◆ **Requirement**
Reproduce word for word, from the entries below, the line with "P4 pin 2: GND -> +9V", the line with "U203 pin in-: VN -> OUT", and every line between them, and nothing more.

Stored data

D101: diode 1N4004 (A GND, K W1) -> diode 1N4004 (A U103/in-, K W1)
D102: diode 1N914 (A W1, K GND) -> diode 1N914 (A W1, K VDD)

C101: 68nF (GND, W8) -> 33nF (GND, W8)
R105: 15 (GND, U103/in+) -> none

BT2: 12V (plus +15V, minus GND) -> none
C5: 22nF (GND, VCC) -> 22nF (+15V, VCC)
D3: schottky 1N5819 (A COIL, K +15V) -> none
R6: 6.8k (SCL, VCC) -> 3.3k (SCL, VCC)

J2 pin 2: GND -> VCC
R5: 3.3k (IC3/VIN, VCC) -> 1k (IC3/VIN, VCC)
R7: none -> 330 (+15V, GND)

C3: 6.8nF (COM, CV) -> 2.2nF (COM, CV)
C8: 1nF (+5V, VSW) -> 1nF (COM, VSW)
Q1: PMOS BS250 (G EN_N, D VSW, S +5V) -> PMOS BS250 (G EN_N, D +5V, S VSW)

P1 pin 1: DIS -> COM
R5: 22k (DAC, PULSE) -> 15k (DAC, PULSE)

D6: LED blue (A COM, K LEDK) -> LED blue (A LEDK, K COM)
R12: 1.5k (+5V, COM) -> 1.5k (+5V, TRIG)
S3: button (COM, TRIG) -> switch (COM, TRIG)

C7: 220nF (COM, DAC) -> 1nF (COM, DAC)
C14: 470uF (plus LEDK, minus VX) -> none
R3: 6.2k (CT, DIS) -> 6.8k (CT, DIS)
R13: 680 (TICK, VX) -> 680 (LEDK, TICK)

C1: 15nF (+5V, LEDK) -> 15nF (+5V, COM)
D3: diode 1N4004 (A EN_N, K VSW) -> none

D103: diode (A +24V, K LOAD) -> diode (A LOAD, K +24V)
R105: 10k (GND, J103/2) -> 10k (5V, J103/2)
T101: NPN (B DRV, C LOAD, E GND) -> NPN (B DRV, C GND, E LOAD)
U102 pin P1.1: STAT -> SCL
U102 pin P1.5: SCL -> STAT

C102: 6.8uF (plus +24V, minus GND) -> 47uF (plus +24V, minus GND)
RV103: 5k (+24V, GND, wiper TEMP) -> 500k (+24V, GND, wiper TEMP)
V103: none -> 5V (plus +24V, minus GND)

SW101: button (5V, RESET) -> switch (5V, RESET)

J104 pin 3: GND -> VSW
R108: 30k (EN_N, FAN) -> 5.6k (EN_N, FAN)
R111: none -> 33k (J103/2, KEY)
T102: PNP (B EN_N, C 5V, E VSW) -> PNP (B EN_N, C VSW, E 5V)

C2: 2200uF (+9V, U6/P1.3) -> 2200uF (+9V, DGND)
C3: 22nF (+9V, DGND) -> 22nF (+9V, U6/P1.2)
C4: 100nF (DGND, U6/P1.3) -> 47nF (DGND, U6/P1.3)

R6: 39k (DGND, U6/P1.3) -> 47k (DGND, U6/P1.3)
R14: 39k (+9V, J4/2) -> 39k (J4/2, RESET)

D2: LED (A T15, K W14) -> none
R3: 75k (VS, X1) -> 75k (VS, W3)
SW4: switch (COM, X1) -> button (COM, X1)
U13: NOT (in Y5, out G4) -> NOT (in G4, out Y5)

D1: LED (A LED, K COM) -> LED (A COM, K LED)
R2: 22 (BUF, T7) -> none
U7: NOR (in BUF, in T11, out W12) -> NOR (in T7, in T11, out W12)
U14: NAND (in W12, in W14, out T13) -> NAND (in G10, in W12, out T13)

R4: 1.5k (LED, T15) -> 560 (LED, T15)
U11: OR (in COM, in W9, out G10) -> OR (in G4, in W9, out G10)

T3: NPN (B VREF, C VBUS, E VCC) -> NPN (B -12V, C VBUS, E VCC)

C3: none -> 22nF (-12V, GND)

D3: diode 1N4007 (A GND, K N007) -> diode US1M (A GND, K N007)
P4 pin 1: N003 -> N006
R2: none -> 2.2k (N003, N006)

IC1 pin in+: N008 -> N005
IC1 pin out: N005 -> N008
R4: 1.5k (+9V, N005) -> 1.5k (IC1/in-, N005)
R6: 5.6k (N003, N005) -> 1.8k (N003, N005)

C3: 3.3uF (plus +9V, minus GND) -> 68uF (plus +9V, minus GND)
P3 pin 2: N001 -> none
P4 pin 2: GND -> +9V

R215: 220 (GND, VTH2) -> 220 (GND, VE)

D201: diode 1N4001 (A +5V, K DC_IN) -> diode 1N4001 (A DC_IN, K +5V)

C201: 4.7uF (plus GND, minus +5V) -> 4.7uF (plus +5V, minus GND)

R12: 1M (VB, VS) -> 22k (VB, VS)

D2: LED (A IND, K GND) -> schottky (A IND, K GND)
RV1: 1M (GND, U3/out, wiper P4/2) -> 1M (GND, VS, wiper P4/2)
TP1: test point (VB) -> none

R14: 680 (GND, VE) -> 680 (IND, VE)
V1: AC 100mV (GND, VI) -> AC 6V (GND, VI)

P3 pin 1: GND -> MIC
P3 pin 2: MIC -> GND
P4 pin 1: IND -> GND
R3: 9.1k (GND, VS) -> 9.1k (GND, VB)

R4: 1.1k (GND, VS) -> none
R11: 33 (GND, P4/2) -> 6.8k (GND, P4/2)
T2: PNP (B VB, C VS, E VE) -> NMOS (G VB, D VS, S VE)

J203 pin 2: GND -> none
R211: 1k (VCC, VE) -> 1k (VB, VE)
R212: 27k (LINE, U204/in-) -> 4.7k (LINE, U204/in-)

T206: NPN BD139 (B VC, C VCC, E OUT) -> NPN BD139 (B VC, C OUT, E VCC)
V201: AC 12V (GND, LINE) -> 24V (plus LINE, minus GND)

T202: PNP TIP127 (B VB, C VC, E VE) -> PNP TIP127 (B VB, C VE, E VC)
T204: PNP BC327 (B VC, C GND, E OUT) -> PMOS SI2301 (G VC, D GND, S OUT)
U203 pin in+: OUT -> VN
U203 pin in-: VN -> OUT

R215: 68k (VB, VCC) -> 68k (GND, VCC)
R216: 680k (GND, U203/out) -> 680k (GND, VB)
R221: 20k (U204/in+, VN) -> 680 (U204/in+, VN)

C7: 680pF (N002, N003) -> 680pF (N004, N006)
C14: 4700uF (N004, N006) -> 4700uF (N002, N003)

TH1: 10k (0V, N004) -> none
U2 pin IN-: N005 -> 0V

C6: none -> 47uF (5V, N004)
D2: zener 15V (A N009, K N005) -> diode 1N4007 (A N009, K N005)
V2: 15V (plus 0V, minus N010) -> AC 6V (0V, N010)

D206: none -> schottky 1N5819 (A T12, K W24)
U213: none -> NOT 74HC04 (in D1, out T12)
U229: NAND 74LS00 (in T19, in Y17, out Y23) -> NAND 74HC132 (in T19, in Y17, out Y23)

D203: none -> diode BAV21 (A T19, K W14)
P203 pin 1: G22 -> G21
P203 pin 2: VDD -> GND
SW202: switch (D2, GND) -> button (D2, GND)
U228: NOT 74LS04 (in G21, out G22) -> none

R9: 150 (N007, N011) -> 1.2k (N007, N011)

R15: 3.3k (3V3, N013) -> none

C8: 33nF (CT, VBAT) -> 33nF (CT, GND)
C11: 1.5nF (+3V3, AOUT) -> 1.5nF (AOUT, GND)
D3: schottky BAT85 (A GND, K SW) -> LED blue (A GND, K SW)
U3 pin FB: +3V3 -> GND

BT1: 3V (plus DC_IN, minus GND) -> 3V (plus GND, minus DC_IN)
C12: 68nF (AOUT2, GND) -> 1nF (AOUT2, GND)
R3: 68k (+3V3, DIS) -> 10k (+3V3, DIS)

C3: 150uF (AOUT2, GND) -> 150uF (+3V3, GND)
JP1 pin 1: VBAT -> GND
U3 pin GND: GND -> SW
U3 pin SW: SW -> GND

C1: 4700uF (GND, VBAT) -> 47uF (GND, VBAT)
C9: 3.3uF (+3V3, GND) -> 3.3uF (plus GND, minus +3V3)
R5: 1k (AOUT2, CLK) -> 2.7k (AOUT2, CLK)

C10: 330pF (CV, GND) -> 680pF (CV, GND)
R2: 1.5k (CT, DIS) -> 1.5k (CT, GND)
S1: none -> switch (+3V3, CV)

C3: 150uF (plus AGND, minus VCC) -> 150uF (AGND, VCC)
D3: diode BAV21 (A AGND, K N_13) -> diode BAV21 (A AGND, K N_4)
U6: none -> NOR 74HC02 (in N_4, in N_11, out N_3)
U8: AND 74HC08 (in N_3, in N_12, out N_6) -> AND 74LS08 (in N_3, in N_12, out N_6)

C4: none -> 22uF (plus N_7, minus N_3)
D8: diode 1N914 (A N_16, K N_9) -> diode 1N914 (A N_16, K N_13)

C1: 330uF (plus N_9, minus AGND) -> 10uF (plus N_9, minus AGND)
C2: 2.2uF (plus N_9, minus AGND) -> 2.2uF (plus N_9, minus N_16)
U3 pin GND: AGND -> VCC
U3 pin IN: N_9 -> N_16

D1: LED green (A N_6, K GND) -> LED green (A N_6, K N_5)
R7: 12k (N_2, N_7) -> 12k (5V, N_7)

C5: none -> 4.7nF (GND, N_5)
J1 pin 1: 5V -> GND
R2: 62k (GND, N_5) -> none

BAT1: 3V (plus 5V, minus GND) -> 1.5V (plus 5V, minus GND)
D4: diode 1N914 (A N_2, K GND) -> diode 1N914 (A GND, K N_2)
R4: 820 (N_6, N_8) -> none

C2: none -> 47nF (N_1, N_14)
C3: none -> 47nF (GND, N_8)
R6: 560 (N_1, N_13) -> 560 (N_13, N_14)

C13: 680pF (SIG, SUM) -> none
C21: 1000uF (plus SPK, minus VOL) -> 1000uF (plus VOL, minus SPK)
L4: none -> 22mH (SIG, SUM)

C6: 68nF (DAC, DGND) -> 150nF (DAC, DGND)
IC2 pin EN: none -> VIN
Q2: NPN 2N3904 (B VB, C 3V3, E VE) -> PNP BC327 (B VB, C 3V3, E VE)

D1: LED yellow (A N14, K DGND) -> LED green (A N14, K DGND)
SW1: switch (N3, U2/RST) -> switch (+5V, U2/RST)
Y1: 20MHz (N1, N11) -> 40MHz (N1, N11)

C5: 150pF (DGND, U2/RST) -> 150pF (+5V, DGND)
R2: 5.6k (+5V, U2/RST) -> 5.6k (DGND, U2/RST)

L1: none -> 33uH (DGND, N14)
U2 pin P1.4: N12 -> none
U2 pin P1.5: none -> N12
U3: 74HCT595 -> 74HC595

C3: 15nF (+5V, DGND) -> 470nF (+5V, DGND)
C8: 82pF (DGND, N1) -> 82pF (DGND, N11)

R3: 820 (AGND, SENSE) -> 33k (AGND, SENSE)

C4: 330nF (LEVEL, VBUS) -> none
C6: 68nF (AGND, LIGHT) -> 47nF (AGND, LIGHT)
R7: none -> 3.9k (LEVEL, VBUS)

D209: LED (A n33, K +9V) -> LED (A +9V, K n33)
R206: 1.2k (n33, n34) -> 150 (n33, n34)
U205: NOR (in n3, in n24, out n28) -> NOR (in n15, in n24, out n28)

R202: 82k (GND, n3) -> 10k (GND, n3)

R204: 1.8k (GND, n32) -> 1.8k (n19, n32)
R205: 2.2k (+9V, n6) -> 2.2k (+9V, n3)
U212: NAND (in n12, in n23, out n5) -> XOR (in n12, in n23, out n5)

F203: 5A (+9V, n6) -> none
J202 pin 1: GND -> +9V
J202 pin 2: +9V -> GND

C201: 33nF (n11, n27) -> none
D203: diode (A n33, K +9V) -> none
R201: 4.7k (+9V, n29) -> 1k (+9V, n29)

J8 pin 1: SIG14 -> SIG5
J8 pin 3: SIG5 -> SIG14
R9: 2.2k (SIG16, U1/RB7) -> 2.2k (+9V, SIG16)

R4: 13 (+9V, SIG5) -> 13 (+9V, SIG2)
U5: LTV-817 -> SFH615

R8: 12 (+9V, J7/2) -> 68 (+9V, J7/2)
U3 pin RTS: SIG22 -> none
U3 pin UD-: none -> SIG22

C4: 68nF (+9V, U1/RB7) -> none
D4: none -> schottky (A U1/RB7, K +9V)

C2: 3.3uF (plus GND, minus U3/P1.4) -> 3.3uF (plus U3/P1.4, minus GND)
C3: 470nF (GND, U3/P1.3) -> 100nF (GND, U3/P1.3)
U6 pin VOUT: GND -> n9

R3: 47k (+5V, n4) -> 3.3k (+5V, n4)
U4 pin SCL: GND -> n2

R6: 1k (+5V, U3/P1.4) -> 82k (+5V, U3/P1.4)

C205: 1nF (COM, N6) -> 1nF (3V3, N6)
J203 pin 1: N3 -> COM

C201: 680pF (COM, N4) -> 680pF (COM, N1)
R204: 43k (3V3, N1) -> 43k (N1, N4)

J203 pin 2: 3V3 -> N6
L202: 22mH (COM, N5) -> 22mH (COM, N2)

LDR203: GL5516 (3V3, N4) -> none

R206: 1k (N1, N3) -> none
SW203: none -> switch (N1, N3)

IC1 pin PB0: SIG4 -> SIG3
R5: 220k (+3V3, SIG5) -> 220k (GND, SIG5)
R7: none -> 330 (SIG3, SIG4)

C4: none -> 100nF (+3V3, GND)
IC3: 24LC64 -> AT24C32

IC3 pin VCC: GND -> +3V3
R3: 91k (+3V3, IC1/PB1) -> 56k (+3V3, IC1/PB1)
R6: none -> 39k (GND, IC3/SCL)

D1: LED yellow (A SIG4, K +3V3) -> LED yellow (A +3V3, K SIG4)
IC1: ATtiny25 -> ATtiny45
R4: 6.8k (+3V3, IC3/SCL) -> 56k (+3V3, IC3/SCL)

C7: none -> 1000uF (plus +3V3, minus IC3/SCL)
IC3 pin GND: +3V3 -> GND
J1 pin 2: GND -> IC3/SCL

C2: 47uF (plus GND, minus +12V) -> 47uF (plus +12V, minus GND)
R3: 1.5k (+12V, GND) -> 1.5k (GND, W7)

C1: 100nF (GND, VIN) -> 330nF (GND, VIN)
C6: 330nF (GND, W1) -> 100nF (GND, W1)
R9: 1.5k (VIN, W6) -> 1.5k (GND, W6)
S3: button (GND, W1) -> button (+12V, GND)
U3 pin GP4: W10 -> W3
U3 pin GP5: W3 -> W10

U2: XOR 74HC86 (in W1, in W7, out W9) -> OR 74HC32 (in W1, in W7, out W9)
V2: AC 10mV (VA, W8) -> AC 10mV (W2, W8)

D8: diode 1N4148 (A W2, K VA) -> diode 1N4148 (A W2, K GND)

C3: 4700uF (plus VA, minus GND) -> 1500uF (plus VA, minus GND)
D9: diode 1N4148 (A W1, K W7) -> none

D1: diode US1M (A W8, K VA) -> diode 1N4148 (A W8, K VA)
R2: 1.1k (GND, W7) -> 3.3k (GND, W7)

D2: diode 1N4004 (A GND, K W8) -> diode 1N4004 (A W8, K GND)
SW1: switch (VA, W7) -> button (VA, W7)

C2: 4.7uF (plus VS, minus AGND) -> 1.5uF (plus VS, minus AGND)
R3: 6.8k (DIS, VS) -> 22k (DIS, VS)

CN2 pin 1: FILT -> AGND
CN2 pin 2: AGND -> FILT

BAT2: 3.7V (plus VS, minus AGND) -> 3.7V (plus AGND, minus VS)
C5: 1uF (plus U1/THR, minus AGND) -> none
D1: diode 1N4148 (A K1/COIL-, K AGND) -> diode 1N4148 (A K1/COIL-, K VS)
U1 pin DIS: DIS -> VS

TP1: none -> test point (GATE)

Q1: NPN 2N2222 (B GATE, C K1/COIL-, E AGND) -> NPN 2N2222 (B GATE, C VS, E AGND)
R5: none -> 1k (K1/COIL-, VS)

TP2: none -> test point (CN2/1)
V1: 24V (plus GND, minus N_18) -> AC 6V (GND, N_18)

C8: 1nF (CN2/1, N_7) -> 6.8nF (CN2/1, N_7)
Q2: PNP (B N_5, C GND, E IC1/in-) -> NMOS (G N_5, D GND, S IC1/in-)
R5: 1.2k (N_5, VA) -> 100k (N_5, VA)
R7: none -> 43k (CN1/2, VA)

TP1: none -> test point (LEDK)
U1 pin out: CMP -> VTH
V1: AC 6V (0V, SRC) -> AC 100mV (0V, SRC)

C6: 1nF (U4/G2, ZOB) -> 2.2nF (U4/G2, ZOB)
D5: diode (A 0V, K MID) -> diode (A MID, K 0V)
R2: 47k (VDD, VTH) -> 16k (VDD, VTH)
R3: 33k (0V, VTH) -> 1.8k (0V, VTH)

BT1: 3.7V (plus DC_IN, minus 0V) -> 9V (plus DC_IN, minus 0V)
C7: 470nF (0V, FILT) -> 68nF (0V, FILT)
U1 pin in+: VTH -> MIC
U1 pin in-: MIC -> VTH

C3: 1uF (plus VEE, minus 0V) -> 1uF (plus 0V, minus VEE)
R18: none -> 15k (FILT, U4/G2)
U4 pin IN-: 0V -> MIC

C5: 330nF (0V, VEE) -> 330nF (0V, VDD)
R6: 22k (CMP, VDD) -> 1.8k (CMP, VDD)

◆ **Result of this exercise**
P4 pin 2: GND -> +9V

R215: 220 (GND, VTH2) -> 220 (GND, VE)

D201: diode 1N4001 (A +5V, K DC_IN) -> diode 1N4001 (A DC_IN, K +5V)

C201: 4.7uF (plus GND, minus +5V) -> 4.7uF (plus +5V, minus GND)

R12: 1M (VB, VS) -> 22k (VB, VS)

D2: LED (A IND, K GND) -> schottky (A IND, K GND)
RV1: 1M (GND, U3/out, wiper P4/2) -> 1M (GND, VS, wiper P4/2)
TP1: test point (VB) -> none

R14: 680 (GND, VE) -> 680 (IND, VE)
V1: AC 100mV (GND, VI) -> AC 6V (GND, VI)

P3 pin 1: GND -> MIC
P3 pin 2: MIC -> GND
P4 pin 1: IND -> GND
R3: 9.1k (GND, VS) -> 9.1k (GND, VB)

R4: 1.1k (GND, VS) -> none
R11: 33 (GND, P4/2) -> 6.8k (GND, P4/2)
T2: PNP (B VB, C VS, E VE) -> NMOS (G VB, D VS, S VE)

J203 pin 2: GND -> none
R211: 1k (VCC, VE) -> 1k (VB, VE)
R212: 27k (LINE, U204/in-) -> 4.7k (LINE, U204/in-)

T206: NPN BD139 (B VC, C VCC, E OUT) -> NPN BD139 (B VC, C OUT, E VCC)
V201: AC 12V (GND, LINE) -> 24V (plus LINE, minus GND)

T202: PNP TIP127 (B VB, C VC, E VE) -> PNP TIP127 (B VB, C VE, E VC)
T204: PNP BC327 (B VC, C GND, E OUT) -> PMOS SI2301 (G VC, D GND, S OUT)
U203 pin in+: OUT -> VN
U203 pin in-: VN -> OUT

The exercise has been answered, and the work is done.